== SOURCE RECORDS
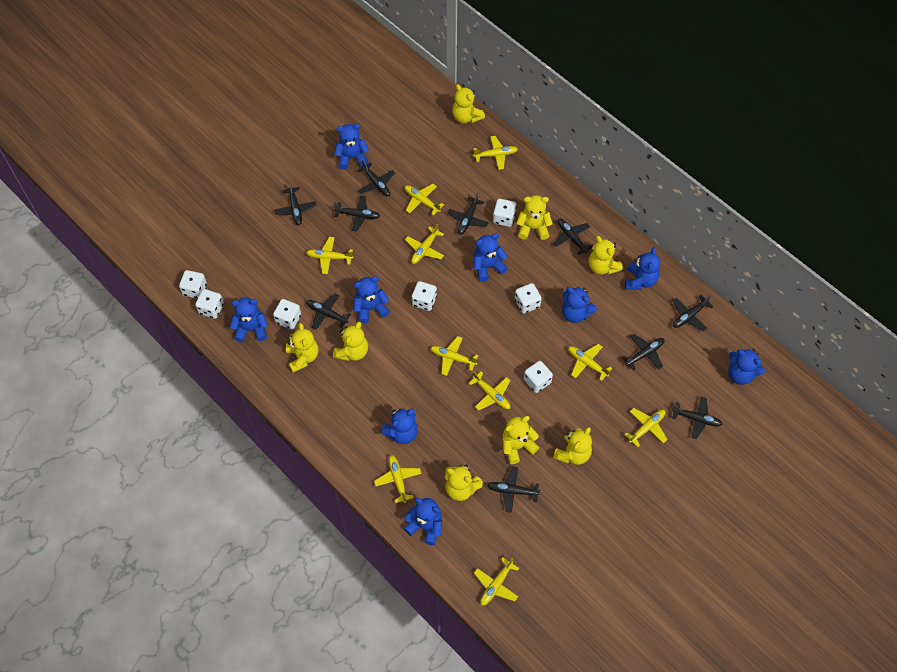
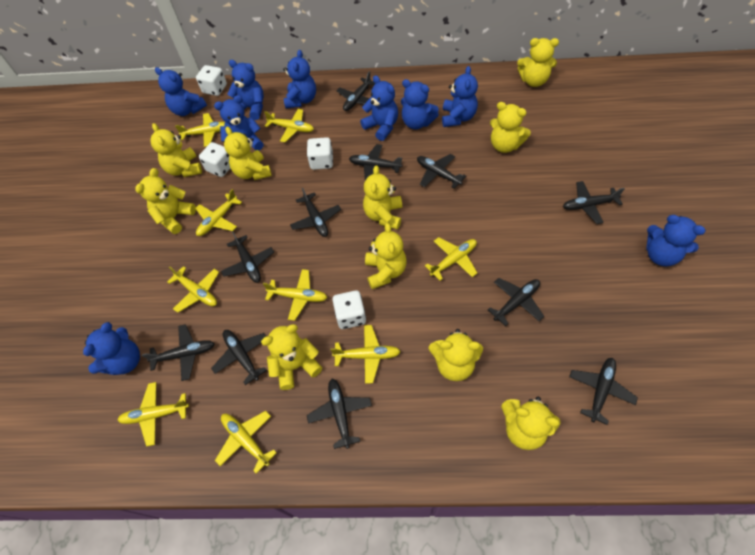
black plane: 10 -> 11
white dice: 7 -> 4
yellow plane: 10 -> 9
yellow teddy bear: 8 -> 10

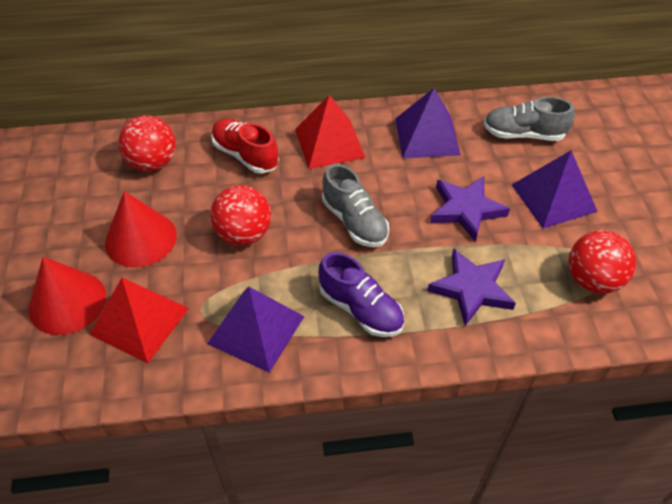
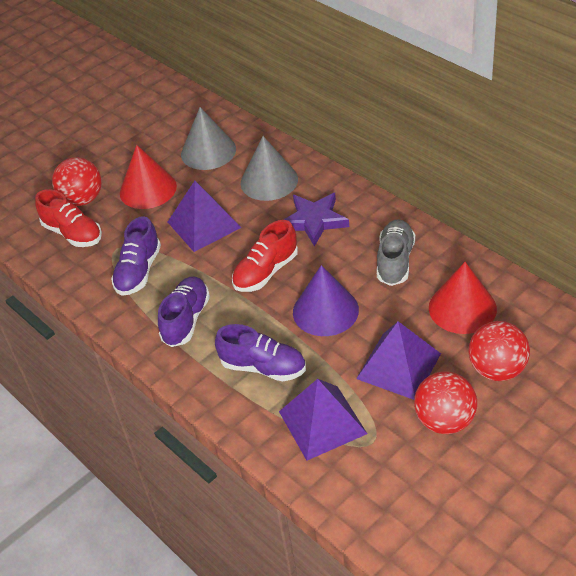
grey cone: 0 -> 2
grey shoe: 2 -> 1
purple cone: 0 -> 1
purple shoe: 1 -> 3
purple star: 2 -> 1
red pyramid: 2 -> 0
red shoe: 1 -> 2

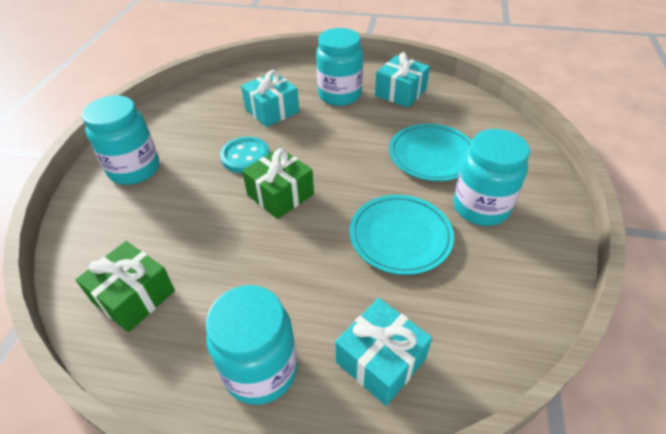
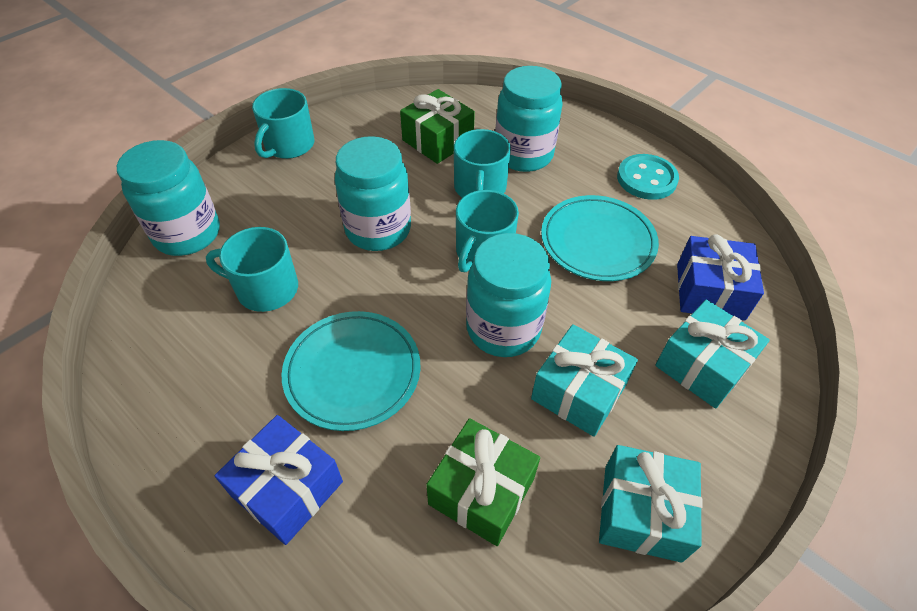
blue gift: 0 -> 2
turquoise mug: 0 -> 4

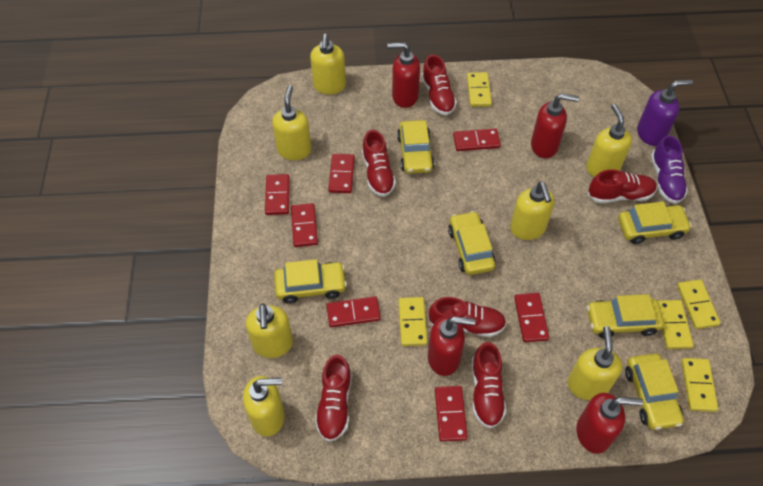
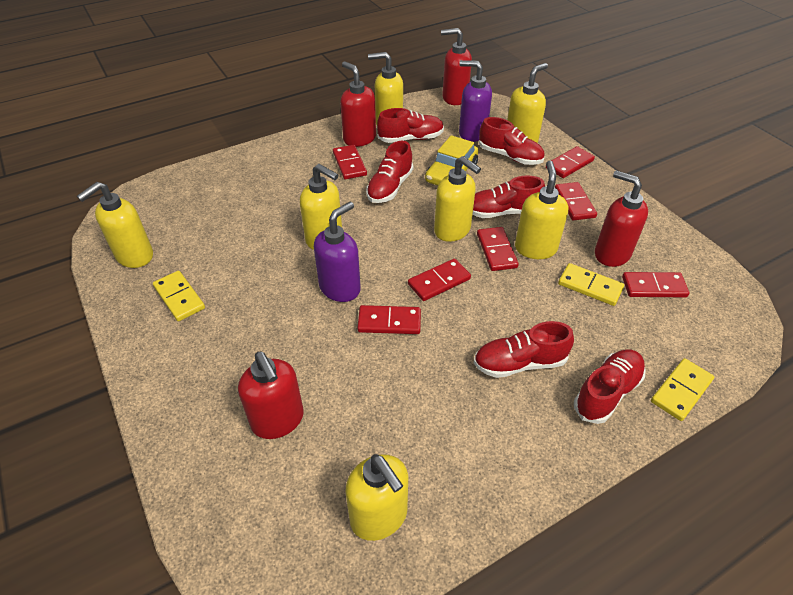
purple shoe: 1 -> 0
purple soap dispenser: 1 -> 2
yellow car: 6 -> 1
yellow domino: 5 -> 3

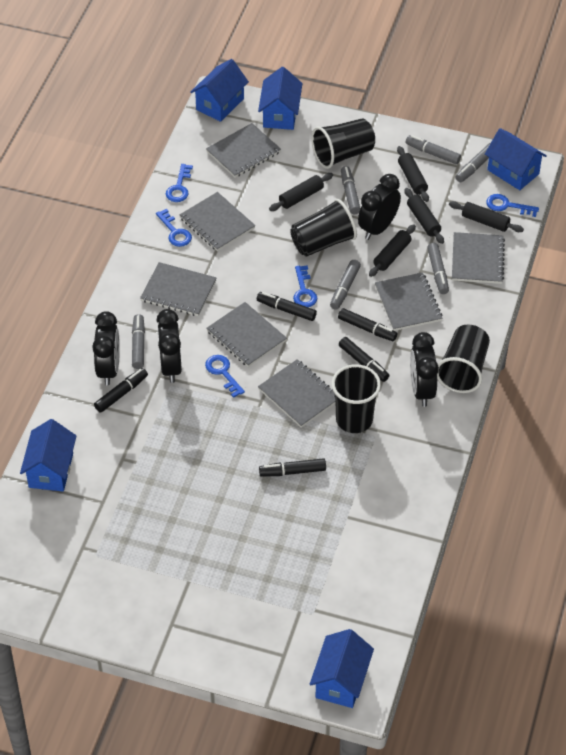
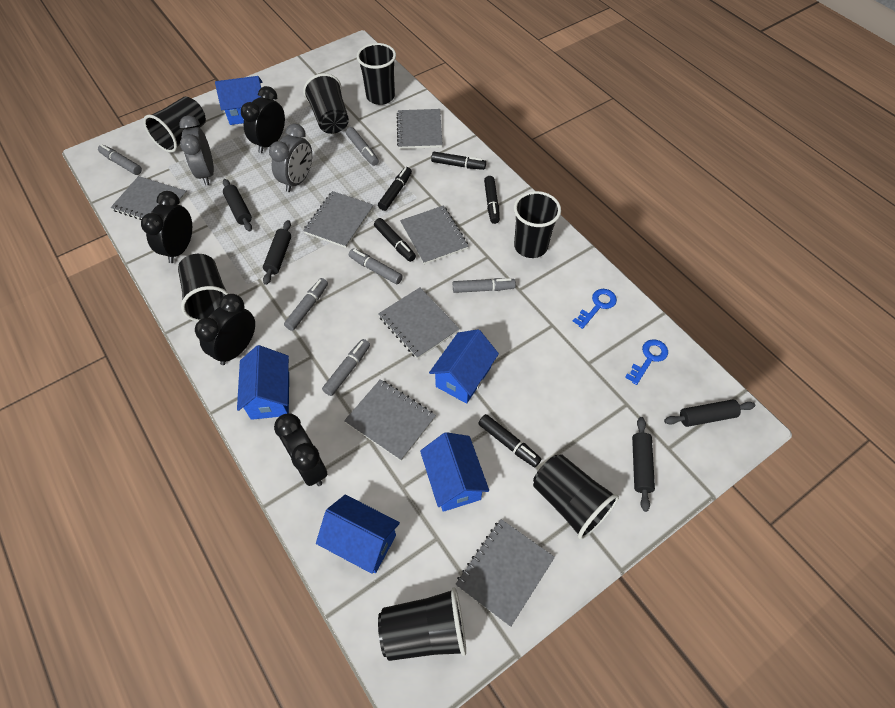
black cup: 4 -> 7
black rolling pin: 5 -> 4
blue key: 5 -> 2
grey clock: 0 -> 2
====
▶ TASK PROMPT
Using the entries, return every line where the word "purple" can be found.

▶ SOLUTION BELOW
purple cone: 0 -> 1
purple shoe: 1 -> 3
purple star: 2 -> 1
purple shoe: 1 -> 0
purple soap dispenser: 1 -> 2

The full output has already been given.